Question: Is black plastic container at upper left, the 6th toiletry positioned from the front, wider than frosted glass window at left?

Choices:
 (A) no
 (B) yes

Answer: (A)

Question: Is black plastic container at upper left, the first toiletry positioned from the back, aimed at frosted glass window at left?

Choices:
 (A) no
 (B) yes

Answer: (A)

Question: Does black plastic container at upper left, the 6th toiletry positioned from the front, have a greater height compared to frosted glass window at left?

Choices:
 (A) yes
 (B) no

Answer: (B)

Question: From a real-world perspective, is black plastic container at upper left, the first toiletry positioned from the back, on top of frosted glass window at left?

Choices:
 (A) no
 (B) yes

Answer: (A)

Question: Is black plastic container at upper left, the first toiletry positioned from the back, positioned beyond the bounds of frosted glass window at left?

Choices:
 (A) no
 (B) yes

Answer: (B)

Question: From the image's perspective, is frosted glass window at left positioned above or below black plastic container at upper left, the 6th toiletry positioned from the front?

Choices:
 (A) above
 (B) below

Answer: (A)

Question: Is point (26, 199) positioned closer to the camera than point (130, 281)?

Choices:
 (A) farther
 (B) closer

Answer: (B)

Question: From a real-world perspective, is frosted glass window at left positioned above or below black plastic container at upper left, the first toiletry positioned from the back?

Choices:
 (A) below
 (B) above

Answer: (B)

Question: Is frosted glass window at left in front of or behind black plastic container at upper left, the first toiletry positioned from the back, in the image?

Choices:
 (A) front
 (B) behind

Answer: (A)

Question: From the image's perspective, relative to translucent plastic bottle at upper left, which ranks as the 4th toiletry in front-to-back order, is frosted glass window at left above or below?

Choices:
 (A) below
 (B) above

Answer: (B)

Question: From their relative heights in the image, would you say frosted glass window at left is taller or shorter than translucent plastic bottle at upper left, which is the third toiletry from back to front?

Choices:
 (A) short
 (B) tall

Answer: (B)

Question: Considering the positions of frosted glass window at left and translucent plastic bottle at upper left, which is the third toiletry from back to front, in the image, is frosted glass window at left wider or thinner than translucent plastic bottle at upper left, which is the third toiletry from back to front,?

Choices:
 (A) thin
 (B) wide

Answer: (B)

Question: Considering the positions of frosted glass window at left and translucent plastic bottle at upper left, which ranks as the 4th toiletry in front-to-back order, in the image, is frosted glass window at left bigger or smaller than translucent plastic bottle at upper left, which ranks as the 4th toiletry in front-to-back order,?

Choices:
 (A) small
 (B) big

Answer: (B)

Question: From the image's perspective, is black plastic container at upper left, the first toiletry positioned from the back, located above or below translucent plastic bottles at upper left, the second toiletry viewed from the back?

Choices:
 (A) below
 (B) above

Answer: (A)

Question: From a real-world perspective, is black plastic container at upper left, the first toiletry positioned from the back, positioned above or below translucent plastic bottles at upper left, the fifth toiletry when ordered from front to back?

- - -

## THE REQUEST
Copy every one of the entries above, word for word and line for line, without any alteration.

## TASK SOLUTION
Question: Is black plastic container at upper left, the 6th toiletry positioned from the front, wider than frosted glass window at left?

Choices:
 (A) no
 (B) yes

Answer: (A)

Question: Is black plastic container at upper left, the first toiletry positioned from the back, aimed at frosted glass window at left?

Choices:
 (A) no
 (B) yes

Answer: (A)

Question: Does black plastic container at upper left, the 6th toiletry positioned from the front, have a greater height compared to frosted glass window at left?

Choices:
 (A) yes
 (B) no

Answer: (B)

Question: From a real-world perspective, is black plastic container at upper left, the first toiletry positioned from the back, on top of frosted glass window at left?

Choices:
 (A) no
 (B) yes

Answer: (A)

Question: Is black plastic container at upper left, the first toiletry positioned from the back, positioned beyond the bounds of frosted glass window at left?

Choices:
 (A) no
 (B) yes

Answer: (B)

Question: From the image's perspective, is frosted glass window at left positioned above or below black plastic container at upper left, the 6th toiletry positioned from the front?

Choices:
 (A) above
 (B) below

Answer: (A)

Question: Is point (26, 199) positioned closer to the camera than point (130, 281)?

Choices:
 (A) farther
 (B) closer

Answer: (B)

Question: From a real-world perspective, is frosted glass window at left positioned above or below black plastic container at upper left, the first toiletry positioned from the back?

Choices:
 (A) below
 (B) above

Answer: (B)

Question: Is frosted glass window at left in front of or behind black plastic container at upper left, the first toiletry positioned from the back, in the image?

Choices:
 (A) front
 (B) behind

Answer: (A)

Question: From the image's perspective, relative to translucent plastic bottle at upper left, which ranks as the 4th toiletry in front-to-back order, is frosted glass window at left above or below?

Choices:
 (A) below
 (B) above

Answer: (B)

Question: From their relative heights in the image, would you say frosted glass window at left is taller or shorter than translucent plastic bottle at upper left, which is the third toiletry from back to front?

Choices:
 (A) short
 (B) tall

Answer: (B)

Question: Considering the positions of frosted glass window at left and translucent plastic bottle at upper left, which is the third toiletry from back to front, in the image, is frosted glass window at left wider or thinner than translucent plastic bottle at upper left, which is the third toiletry from back to front,?

Choices:
 (A) thin
 (B) wide

Answer: (B)

Question: Considering the positions of frosted glass window at left and translucent plastic bottle at upper left, which ranks as the 4th toiletry in front-to-back order, in the image, is frosted glass window at left bigger or smaller than translucent plastic bottle at upper left, which ranks as the 4th toiletry in front-to-back order,?

Choices:
 (A) small
 (B) big

Answer: (B)

Question: From the image's perspective, is black plastic container at upper left, the first toiletry positioned from the back, located above or below translucent plastic bottles at upper left, the second toiletry viewed from the back?

Choices:
 (A) below
 (B) above

Answer: (A)

Question: From a real-world perspective, is black plastic container at upper left, the first toiletry positioned from the back, positioned above or below translucent plastic bottles at upper left, the fifth toiletry when ordered from front to back?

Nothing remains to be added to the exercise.